Excerpted data ▸
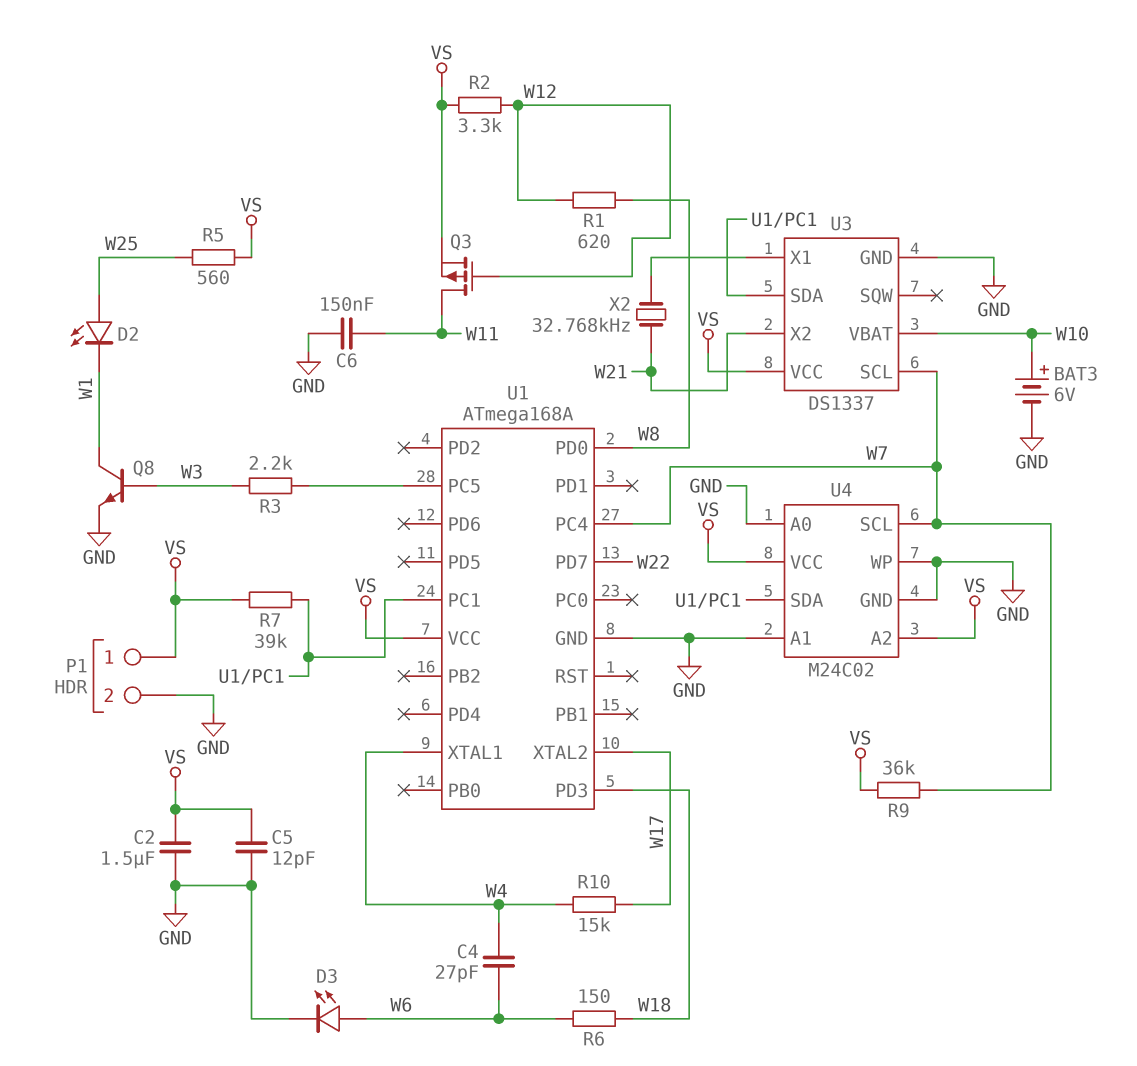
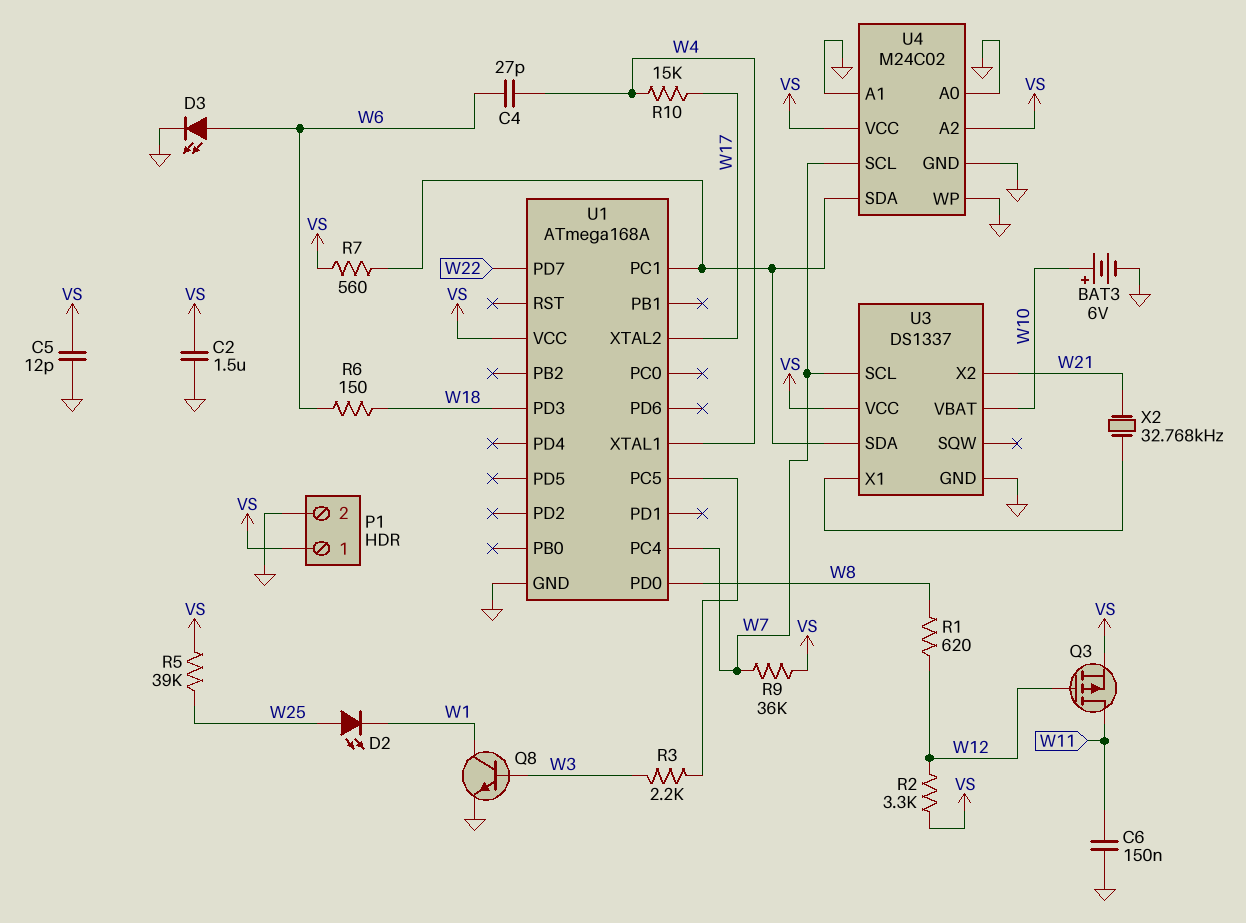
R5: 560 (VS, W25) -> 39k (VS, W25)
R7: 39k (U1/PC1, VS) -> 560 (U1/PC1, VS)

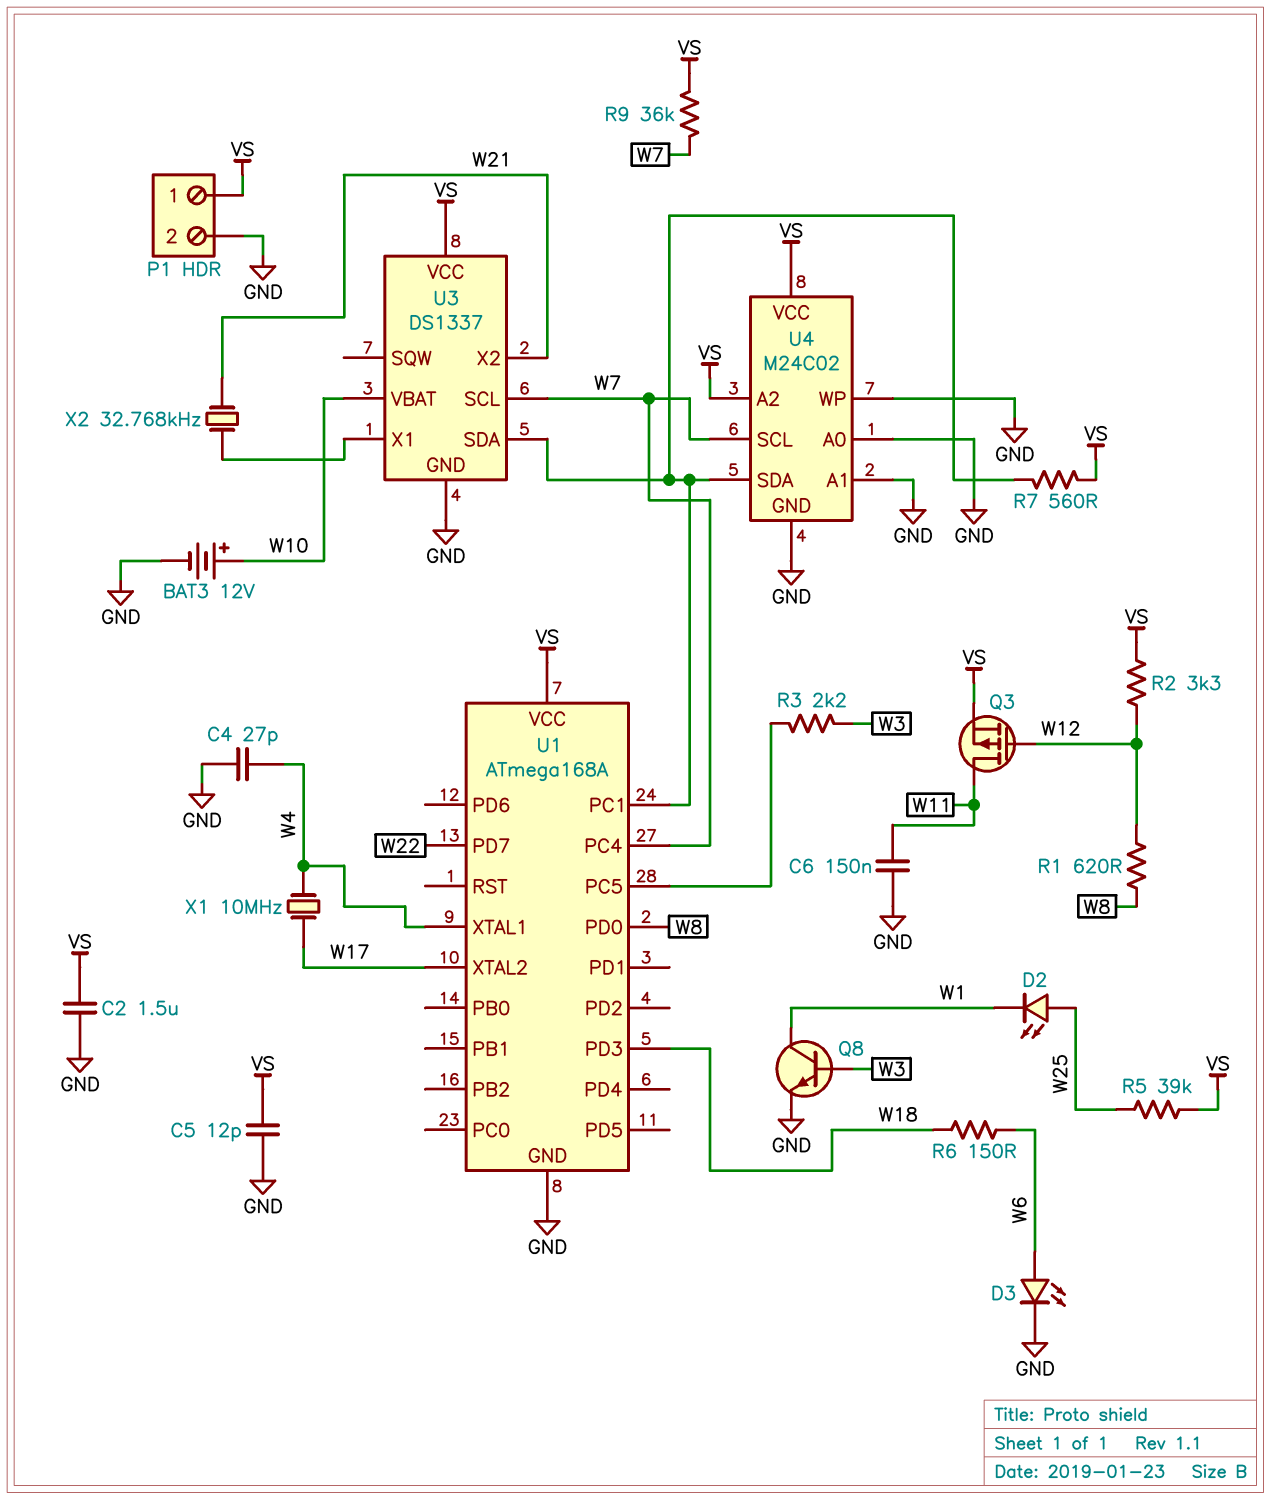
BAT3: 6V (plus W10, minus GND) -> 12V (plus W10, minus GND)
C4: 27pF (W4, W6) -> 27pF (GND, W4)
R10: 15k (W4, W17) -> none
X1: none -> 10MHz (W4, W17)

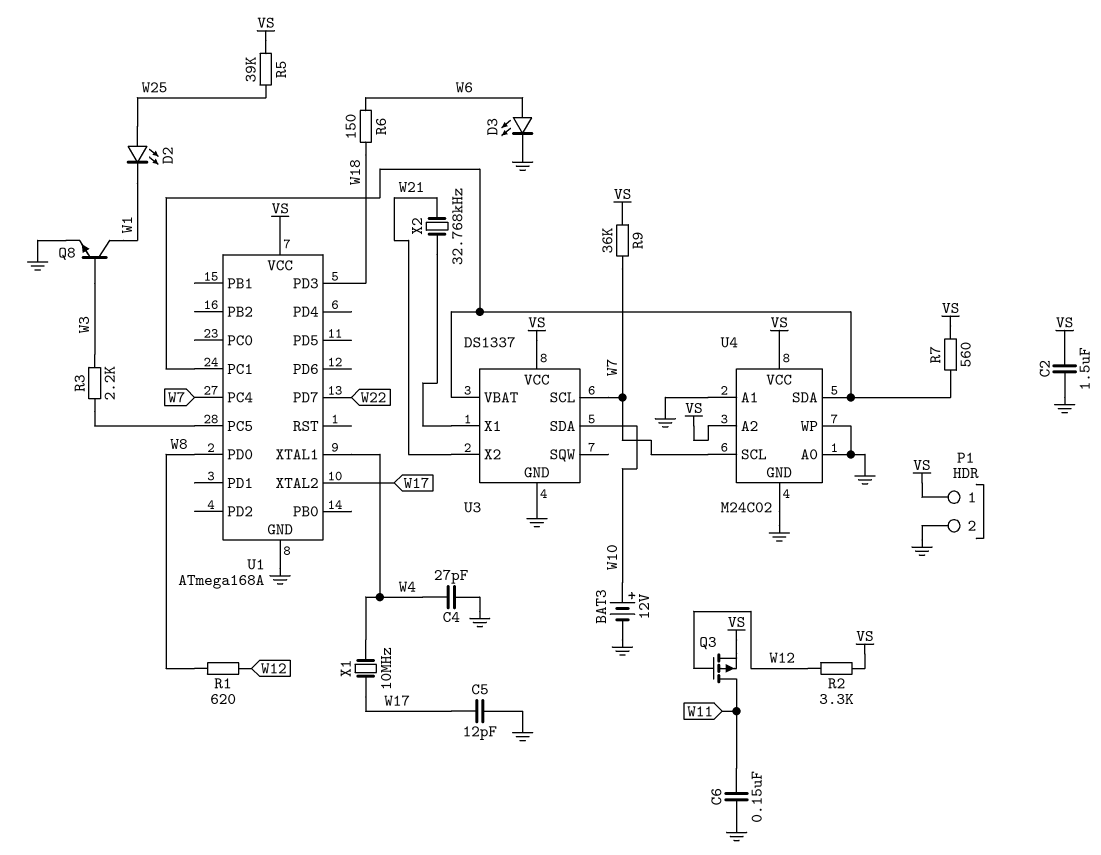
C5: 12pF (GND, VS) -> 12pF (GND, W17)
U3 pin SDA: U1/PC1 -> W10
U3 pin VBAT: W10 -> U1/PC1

==

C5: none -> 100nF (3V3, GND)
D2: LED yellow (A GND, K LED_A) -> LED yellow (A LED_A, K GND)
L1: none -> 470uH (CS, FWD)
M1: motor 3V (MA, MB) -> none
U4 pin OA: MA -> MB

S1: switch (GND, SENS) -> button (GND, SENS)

What needs to be done ▸ In the listing above, find the line containing "L1: none -> 470uH (CS, FWD)" and the line containing "S1: switch (GND, SENS) -> button (GND, SENS)", then repeat those two lines and everything between them exactly.

Result of this exercise ▸
L1: none -> 470uH (CS, FWD)
M1: motor 3V (MA, MB) -> none
U4 pin OA: MA -> MB

S1: switch (GND, SENS) -> button (GND, SENS)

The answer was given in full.